SUPPLIED INFORMATION -
====================
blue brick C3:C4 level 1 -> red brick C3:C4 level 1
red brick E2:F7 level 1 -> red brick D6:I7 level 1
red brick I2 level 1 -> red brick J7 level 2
====================
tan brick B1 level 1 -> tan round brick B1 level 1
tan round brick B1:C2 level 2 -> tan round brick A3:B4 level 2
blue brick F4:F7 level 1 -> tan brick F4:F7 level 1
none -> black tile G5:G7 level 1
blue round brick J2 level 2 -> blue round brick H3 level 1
====================
WORK ORDER - Send back an exact copy of only the lines from the line with "blue brick F4:F7" up to and including the line with "blue round brick J2" in the data above.

PROBLEM SOLUTION -
blue brick F4:F7 level 1 -> tan brick F4:F7 level 1
none -> black tile G5:G7 level 1
blue round brick J2 level 2 -> blue round brick H3 level 1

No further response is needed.